• Multi-step shape changes:
_ _ _
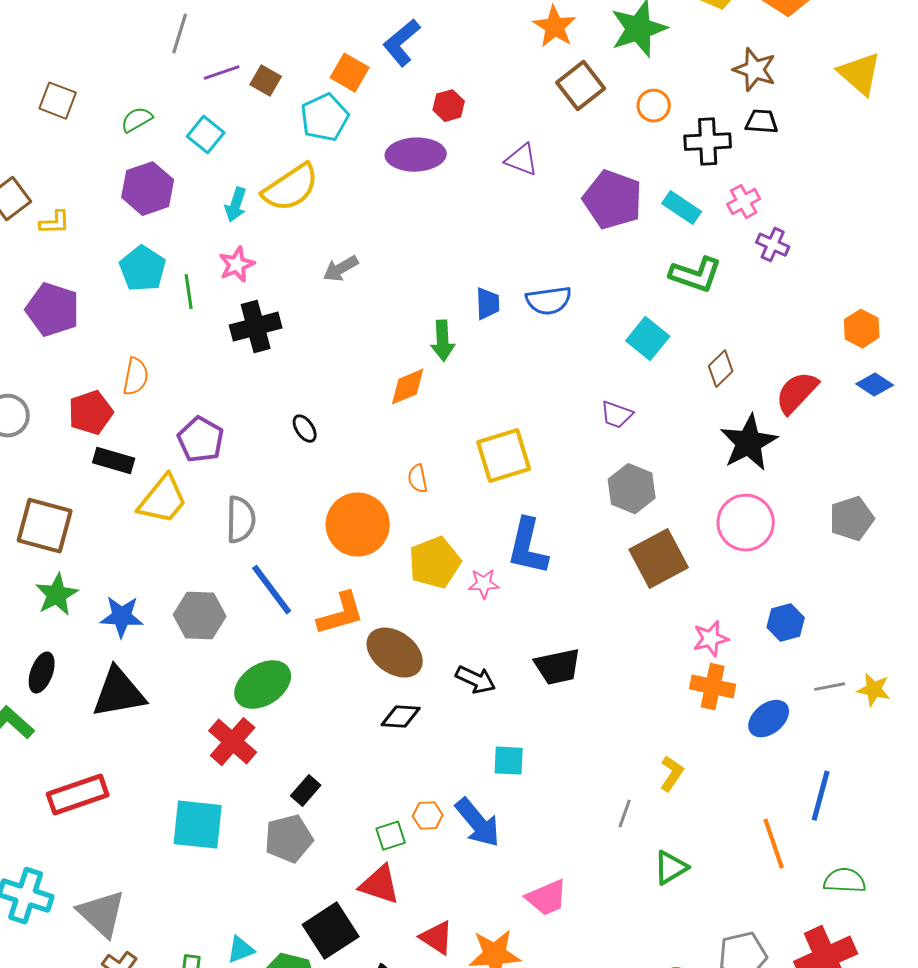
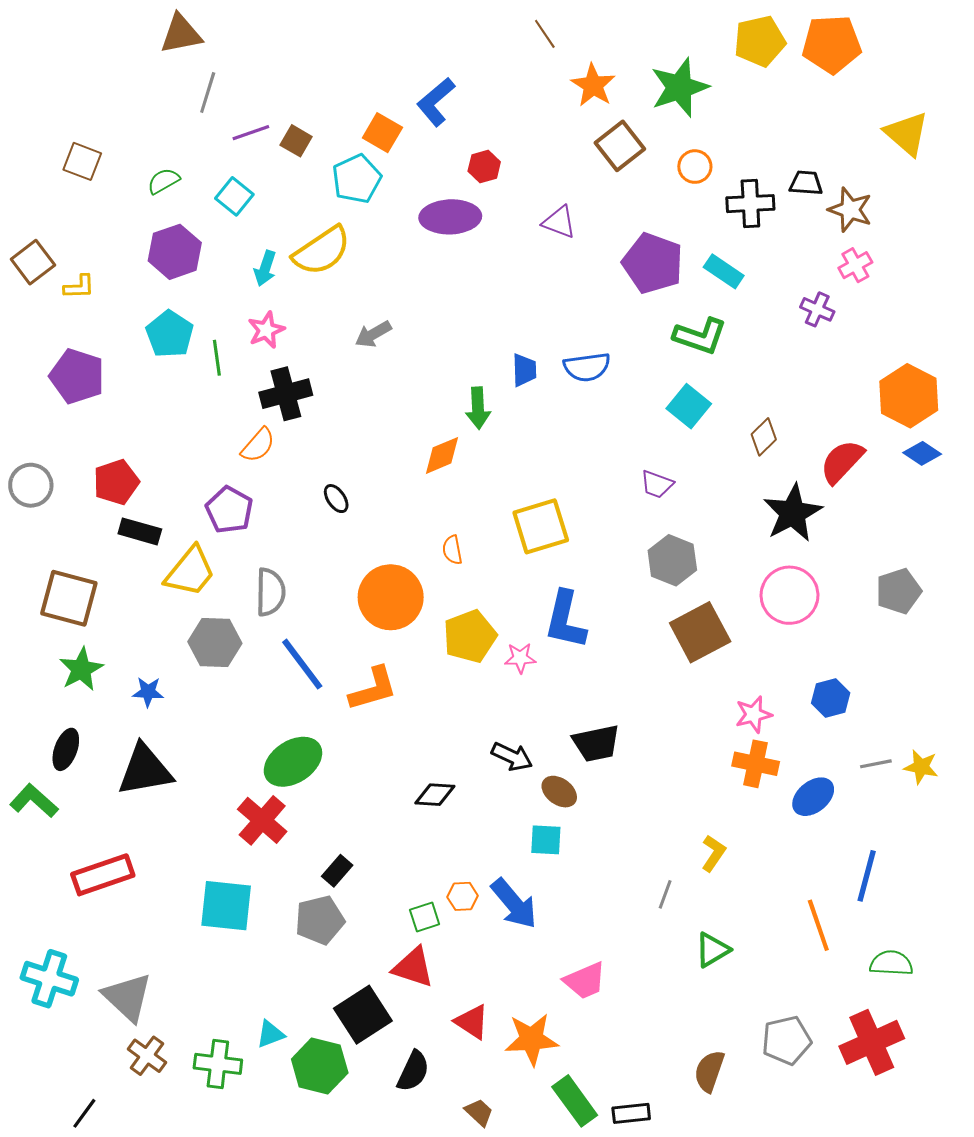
brown star: (755, 70) -> (850, 210), moved
pink cross: (744, 202) -> (855, 265), moved
green L-shape: (696, 275) -> (700, 336), moved
orange hexagon: (862, 329) -> (909, 396), size x1.6
orange semicircle: (136, 377) -> (258, 445), moved, turned 30
gray hexagon: (200, 616) -> (215, 642), moved
blue star: (122, 617) -> (148, 692), size x0.7
brown ellipse: (395, 653) -> (559, 792), moved, size x0.6

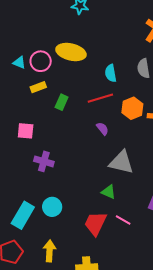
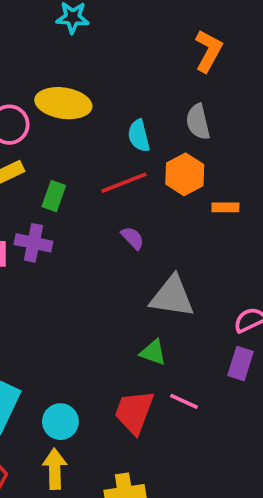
orange hexagon: (132, 108) -> (185, 174), moved
purple cross: (44, 161) -> (33, 243), moved
cyan circle: (52, 207) -> (60, 422), moved

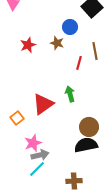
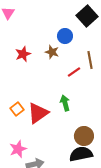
red line: (79, 63) -> (74, 72), turned 40
orange square: (17, 118) -> (17, 109), moved
pink star: (33, 143) -> (18, 149), moved

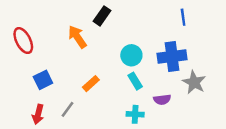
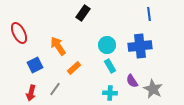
orange arrow: (77, 37) -> (58, 46), moved
gray star: (194, 82) -> (153, 89), moved
purple semicircle: (162, 100) -> (132, 81), turned 64

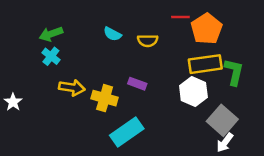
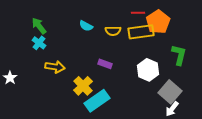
green arrow: (51, 34) -> (39, 26), turned 72
yellow rectangle: (205, 64) -> (141, 32), moved
yellow cross: (105, 98) -> (83, 86), moved, turned 30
_ _ _
• To do:
Quote exactly, and only, the lines from the line containing "gray star: (194, 82) -> (153, 89), moved" through the final line of the records above, both included, omitting any pictures.

• Answer:
gray star: (194, 82) -> (153, 89), moved
purple semicircle: (162, 100) -> (132, 81), turned 64

green arrow: (51, 34) -> (39, 26), turned 72
yellow rectangle: (205, 64) -> (141, 32), moved
yellow cross: (105, 98) -> (83, 86), moved, turned 30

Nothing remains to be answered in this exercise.